==== Information shown

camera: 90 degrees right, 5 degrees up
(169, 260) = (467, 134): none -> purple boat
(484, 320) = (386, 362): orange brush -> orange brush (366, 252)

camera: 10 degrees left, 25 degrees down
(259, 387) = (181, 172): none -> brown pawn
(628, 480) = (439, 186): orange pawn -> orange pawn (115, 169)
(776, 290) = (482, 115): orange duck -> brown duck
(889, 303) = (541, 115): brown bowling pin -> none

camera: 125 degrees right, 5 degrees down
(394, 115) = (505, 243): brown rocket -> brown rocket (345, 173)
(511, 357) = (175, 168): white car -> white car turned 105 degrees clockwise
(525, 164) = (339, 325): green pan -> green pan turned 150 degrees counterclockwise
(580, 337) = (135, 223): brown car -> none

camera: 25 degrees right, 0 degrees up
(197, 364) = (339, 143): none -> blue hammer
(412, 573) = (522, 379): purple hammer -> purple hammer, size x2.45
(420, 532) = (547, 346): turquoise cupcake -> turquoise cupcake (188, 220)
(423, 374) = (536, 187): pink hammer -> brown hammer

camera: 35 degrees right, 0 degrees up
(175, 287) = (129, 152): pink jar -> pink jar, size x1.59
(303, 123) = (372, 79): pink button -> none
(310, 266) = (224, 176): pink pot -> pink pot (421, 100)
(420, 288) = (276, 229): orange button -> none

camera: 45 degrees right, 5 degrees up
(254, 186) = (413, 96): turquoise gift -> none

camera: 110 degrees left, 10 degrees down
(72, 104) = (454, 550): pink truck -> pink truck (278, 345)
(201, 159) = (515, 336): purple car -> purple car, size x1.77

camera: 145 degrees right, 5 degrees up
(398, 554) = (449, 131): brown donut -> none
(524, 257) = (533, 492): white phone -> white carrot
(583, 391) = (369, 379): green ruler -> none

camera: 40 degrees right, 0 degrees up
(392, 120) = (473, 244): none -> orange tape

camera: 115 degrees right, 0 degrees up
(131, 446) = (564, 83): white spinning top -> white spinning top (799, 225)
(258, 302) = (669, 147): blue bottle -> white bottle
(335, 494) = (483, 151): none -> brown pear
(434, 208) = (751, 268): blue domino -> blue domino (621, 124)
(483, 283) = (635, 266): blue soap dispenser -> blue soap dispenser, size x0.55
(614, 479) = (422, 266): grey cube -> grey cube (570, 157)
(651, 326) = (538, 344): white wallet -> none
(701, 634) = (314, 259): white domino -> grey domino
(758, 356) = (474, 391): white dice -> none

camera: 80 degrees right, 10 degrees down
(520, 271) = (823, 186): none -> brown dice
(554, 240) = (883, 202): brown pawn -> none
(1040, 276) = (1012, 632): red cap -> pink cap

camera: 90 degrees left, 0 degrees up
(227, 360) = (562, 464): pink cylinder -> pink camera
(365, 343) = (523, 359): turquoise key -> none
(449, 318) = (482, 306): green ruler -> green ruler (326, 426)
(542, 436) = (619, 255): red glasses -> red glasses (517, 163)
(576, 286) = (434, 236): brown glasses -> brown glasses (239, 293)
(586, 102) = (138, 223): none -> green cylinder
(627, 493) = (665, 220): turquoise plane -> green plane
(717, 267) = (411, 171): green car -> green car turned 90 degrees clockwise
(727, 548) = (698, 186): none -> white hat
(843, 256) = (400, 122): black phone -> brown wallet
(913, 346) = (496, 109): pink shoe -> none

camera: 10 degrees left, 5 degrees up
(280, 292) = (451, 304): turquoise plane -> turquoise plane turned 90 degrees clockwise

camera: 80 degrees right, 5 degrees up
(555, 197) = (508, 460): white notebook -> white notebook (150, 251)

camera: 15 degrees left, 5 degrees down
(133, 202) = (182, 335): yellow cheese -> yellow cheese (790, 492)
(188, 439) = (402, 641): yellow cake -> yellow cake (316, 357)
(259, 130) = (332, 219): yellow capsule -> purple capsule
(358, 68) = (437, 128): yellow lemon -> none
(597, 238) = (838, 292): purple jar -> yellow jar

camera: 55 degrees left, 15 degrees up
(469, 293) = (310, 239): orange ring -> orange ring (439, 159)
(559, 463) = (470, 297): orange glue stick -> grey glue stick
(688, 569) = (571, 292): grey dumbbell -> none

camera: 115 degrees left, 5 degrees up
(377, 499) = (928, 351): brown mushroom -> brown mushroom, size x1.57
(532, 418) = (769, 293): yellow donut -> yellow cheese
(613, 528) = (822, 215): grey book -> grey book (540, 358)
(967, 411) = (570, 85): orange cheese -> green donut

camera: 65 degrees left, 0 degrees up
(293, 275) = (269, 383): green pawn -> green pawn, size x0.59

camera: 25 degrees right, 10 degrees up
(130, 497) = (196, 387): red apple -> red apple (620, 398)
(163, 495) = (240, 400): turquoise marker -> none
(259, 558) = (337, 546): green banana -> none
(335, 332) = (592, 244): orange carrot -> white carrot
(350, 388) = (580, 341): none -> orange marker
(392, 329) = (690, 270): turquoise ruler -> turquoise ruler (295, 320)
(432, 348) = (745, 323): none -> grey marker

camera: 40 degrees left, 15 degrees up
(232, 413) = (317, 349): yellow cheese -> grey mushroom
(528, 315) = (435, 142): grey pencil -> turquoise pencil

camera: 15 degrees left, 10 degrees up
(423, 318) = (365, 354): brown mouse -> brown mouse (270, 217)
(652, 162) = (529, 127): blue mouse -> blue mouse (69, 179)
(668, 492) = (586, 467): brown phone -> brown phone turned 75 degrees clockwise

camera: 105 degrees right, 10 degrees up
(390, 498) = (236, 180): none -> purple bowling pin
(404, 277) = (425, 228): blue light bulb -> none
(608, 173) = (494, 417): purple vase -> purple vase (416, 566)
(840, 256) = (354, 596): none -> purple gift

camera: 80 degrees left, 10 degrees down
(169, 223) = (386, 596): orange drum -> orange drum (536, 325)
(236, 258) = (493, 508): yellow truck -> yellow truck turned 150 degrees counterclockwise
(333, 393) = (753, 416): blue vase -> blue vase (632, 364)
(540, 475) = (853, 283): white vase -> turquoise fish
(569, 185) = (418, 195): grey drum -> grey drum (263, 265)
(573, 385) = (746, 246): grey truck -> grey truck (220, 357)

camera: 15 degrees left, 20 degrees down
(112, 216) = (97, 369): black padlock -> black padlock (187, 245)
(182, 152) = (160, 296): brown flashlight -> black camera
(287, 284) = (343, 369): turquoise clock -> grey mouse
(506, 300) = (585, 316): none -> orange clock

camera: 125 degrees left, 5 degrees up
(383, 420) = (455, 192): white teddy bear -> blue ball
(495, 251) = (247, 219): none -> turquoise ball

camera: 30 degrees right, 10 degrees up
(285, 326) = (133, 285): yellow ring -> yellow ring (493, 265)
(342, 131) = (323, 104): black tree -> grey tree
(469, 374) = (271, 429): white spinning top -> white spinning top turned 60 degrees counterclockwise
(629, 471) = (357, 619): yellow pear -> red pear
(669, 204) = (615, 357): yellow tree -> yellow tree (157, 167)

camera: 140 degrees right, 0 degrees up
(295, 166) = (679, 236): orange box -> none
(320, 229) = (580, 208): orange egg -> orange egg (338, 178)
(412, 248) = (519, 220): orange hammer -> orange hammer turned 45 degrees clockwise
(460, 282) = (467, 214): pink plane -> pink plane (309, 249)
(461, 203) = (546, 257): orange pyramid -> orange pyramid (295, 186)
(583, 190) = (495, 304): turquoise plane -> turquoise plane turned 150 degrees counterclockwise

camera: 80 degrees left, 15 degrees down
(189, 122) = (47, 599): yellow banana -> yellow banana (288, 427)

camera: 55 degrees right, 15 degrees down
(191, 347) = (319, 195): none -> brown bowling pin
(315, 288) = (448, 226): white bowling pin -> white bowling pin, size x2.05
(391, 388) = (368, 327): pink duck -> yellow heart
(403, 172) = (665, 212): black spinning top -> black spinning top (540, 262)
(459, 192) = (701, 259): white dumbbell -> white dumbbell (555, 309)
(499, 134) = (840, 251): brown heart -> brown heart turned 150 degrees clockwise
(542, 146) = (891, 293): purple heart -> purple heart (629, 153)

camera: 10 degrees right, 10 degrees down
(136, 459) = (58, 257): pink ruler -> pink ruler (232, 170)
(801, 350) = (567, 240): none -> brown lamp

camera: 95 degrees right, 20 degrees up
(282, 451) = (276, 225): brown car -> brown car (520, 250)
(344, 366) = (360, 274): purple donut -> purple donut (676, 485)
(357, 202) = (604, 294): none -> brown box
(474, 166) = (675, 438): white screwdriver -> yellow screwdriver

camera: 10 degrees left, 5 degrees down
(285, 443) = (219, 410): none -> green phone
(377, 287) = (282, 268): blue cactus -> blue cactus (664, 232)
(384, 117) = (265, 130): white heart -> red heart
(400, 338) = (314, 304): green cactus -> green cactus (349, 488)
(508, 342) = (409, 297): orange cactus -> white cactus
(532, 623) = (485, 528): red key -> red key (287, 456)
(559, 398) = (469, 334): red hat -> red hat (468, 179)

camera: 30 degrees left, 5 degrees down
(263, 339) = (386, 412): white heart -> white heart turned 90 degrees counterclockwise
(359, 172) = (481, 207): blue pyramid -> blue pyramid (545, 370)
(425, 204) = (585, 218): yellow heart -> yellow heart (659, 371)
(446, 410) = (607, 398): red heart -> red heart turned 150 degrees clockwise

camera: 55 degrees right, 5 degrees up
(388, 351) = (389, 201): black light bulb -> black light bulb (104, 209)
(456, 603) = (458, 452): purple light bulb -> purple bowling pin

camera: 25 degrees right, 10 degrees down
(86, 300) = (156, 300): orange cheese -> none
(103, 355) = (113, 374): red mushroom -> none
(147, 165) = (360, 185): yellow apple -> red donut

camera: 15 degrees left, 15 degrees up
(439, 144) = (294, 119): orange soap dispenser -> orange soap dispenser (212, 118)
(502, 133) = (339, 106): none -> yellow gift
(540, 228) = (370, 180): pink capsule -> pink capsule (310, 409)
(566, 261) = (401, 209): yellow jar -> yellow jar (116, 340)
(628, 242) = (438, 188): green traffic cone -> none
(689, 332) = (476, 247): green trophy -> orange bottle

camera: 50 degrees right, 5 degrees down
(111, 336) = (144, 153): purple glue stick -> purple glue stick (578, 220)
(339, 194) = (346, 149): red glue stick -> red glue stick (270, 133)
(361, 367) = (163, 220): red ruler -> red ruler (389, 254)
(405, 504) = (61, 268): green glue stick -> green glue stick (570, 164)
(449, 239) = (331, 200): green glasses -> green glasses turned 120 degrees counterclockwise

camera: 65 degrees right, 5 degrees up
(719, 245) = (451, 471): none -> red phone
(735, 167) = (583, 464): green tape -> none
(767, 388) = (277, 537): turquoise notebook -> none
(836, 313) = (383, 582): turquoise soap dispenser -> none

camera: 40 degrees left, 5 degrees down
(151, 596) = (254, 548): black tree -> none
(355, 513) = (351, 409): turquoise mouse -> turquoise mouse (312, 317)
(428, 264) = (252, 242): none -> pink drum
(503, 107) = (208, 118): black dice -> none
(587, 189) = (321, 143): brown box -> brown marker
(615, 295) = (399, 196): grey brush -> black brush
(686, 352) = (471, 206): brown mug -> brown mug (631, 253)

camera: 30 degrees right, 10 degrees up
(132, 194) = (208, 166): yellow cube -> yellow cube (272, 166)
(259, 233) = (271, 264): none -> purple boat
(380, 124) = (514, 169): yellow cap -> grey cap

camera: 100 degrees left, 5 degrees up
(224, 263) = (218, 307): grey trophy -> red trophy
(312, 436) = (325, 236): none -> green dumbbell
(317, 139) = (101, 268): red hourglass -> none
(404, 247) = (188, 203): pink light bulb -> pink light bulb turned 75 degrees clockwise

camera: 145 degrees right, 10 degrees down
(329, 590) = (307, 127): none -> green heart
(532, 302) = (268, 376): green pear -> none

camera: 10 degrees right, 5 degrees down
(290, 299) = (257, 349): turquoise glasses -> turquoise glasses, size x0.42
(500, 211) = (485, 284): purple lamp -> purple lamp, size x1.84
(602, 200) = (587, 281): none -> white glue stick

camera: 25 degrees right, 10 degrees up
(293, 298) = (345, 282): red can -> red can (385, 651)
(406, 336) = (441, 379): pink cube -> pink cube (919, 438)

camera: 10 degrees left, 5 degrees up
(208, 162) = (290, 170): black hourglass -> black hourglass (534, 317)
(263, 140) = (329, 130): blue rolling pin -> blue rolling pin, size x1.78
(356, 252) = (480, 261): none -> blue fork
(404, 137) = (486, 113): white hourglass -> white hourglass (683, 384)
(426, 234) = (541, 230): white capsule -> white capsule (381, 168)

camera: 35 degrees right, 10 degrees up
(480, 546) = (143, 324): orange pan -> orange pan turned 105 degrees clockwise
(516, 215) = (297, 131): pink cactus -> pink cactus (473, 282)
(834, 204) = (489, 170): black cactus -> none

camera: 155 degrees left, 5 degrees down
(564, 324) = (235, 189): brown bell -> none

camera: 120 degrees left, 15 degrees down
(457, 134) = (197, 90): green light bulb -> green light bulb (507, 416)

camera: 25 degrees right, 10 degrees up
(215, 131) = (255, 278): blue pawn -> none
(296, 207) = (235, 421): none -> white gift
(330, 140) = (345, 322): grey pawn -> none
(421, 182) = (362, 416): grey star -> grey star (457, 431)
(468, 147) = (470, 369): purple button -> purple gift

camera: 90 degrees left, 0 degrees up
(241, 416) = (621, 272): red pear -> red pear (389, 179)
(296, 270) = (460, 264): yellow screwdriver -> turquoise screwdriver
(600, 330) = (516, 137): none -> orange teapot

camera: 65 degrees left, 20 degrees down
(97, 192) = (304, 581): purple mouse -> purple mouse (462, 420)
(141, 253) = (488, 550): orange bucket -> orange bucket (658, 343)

========

## What to produce
From the listing above, the lines starting with the one that has "(390, 498) = (236, 180): none" and running through the one that has "(412, 248) = (519, 220): orange" should be copied exactly, ends included.

## Output
(390, 498) = (236, 180): none -> purple bowling pin
(404, 277) = (425, 228): blue light bulb -> none
(608, 173) = (494, 417): purple vase -> purple vase (416, 566)
(840, 256) = (354, 596): none -> purple gift

camera: 80 degrees left, 10 degrees down
(169, 223) = (386, 596): orange drum -> orange drum (536, 325)
(236, 258) = (493, 508): yellow truck -> yellow truck turned 150 degrees counterclockwise
(333, 393) = (753, 416): blue vase -> blue vase (632, 364)
(540, 475) = (853, 283): white vase -> turquoise fish
(569, 185) = (418, 195): grey drum -> grey drum (263, 265)
(573, 385) = (746, 246): grey truck -> grey truck (220, 357)

camera: 15 degrees left, 20 degrees down
(112, 216) = (97, 369): black padlock -> black padlock (187, 245)
(182, 152) = (160, 296): brown flashlight -> black camera
(287, 284) = (343, 369): turquoise clock -> grey mouse
(506, 300) = (585, 316): none -> orange clock

camera: 125 degrees left, 5 degrees up
(383, 420) = (455, 192): white teddy bear -> blue ball
(495, 251) = (247, 219): none -> turquoise ball

camera: 30 degrees right, 10 degrees up
(285, 326) = (133, 285): yellow ring -> yellow ring (493, 265)
(342, 131) = (323, 104): black tree -> grey tree
(469, 374) = (271, 429): white spinning top -> white spinning top turned 60 degrees counterclockwise
(629, 471) = (357, 619): yellow pear -> red pear
(669, 204) = (615, 357): yellow tree -> yellow tree (157, 167)

camera: 140 degrees right, 0 degrees up
(295, 166) = (679, 236): orange box -> none
(320, 229) = (580, 208): orange egg -> orange egg (338, 178)
(412, 248) = (519, 220): orange hammer -> orange hammer turned 45 degrees clockwise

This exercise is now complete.